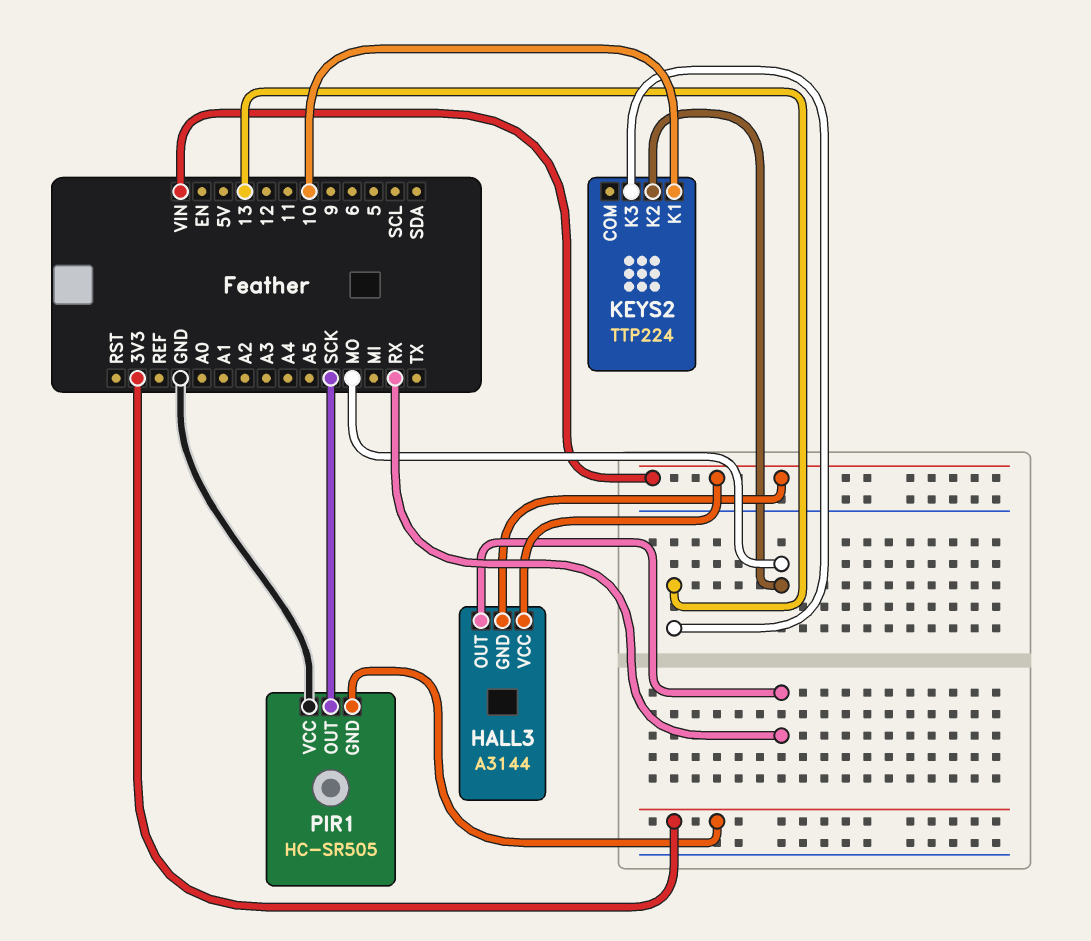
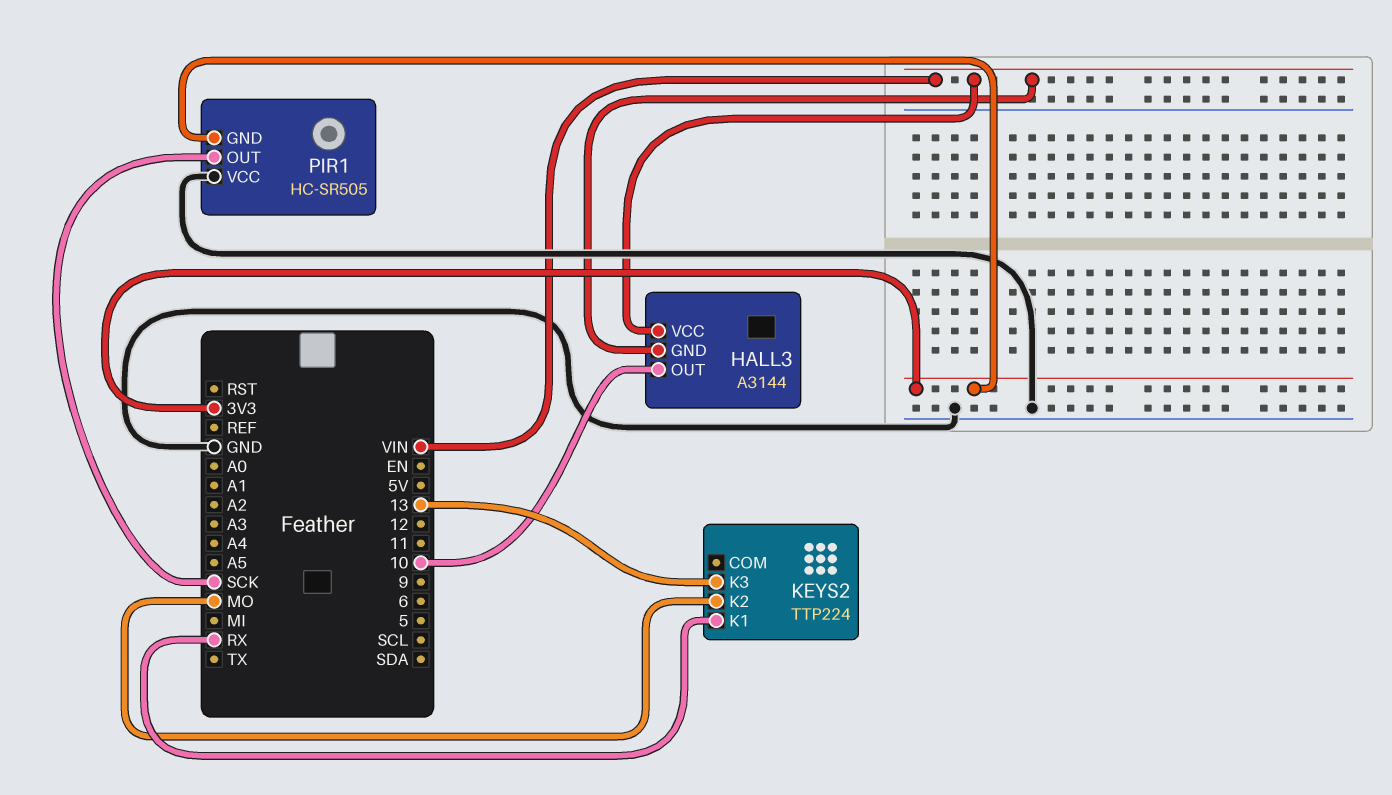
HALL3 pin OUT: RX -> 10
KEYS2 pin K1: 10 -> RX

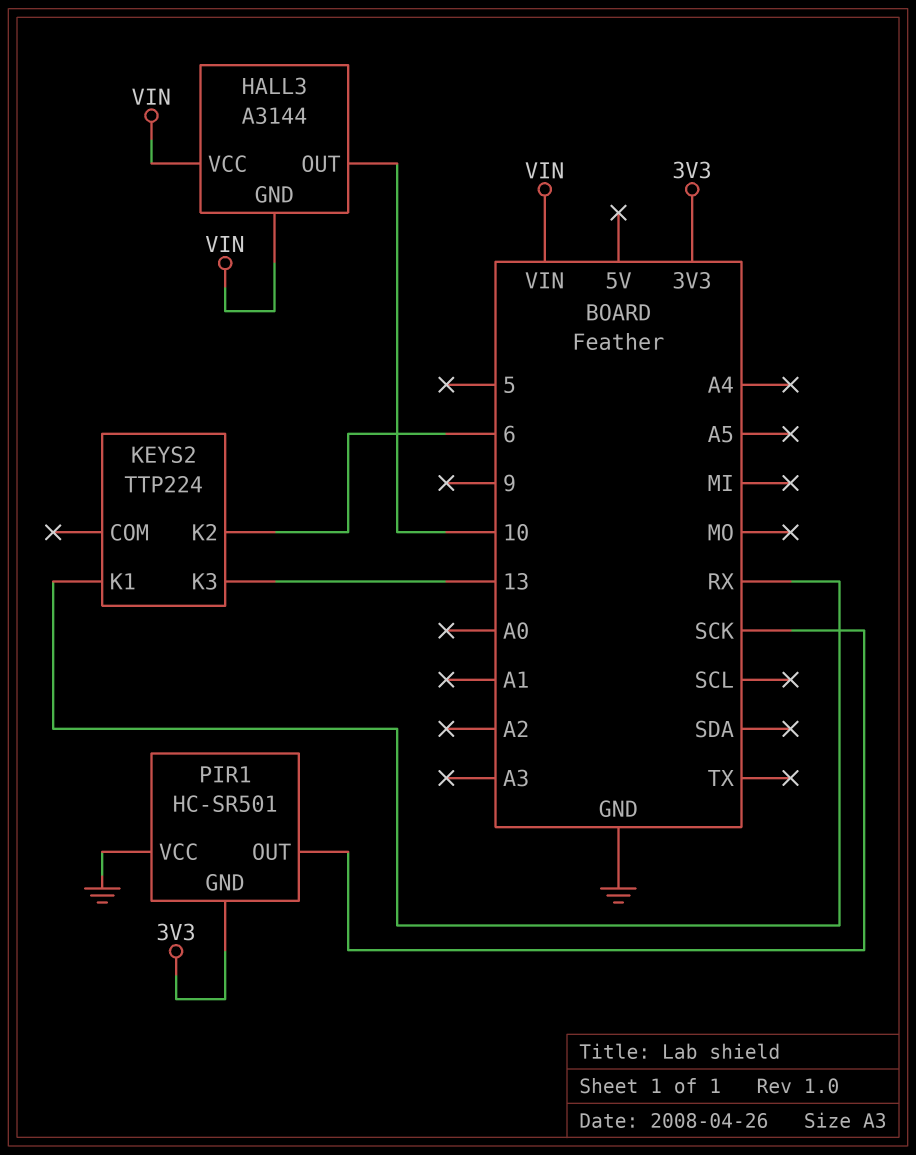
KEYS2 pin K2: MO -> 6
PIR1: HC-SR505 -> HC-SR501

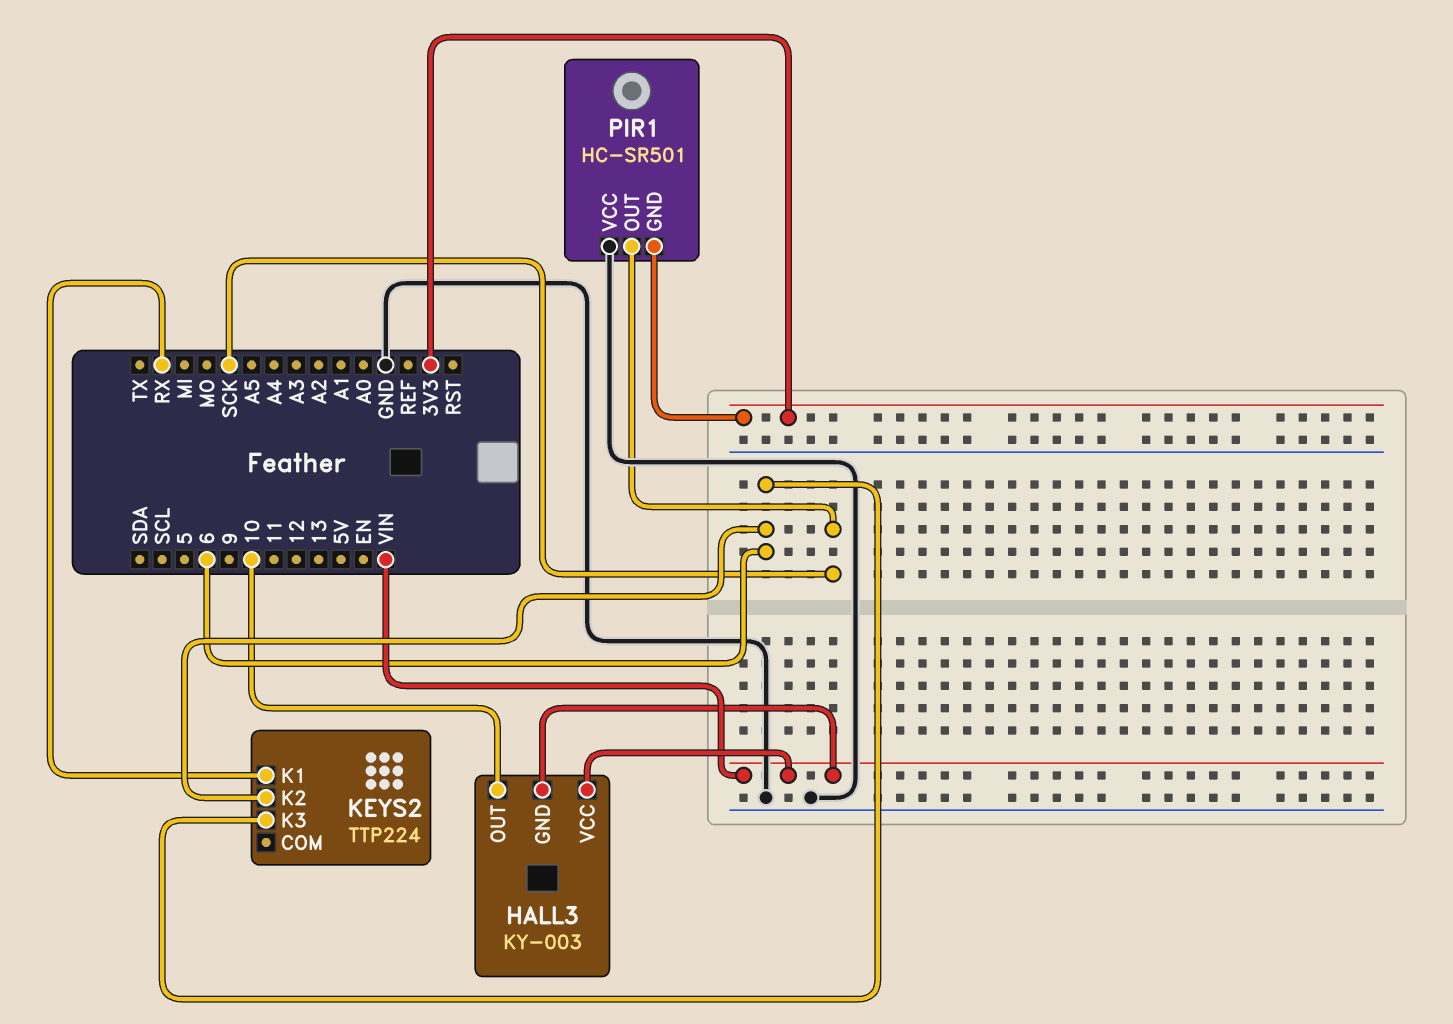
HALL3: A3144 -> KY-003
KEYS2 pin K3: 13 -> 6

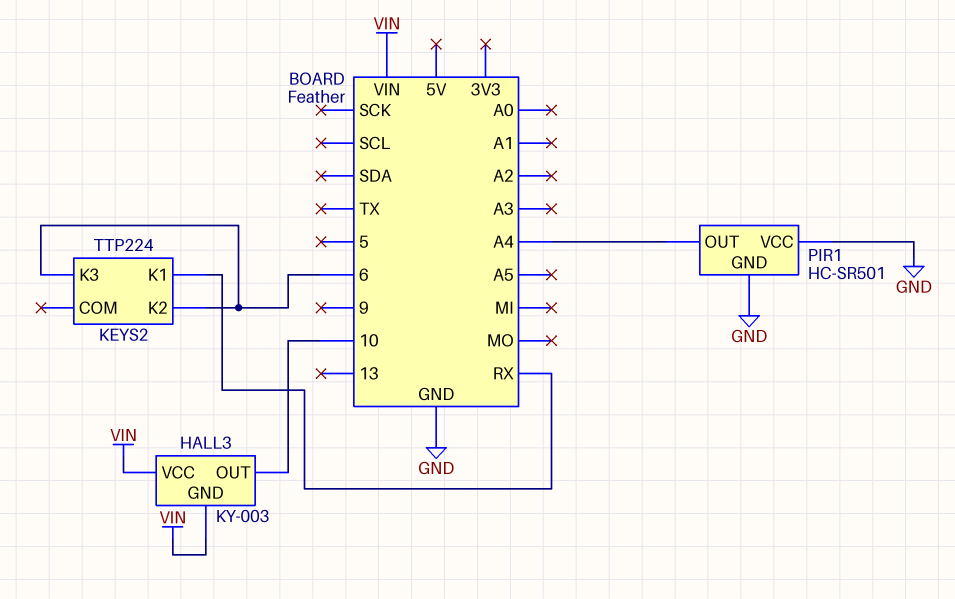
PIR1 pin GND: 3V3 -> GND
PIR1 pin OUT: SCK -> A4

──────

*YOUR TASK*.
Reprint the entries above exactly, images removed.

*RESPONSE FOR THIS EXERCISE*.
HALL3 pin OUT: RX -> 10
KEYS2 pin K1: 10 -> RX

KEYS2 pin K2: MO -> 6
PIR1: HC-SR505 -> HC-SR501

HALL3: A3144 -> KY-003
KEYS2 pin K3: 13 -> 6

PIR1 pin GND: 3V3 -> GND
PIR1 pin OUT: SCK -> A4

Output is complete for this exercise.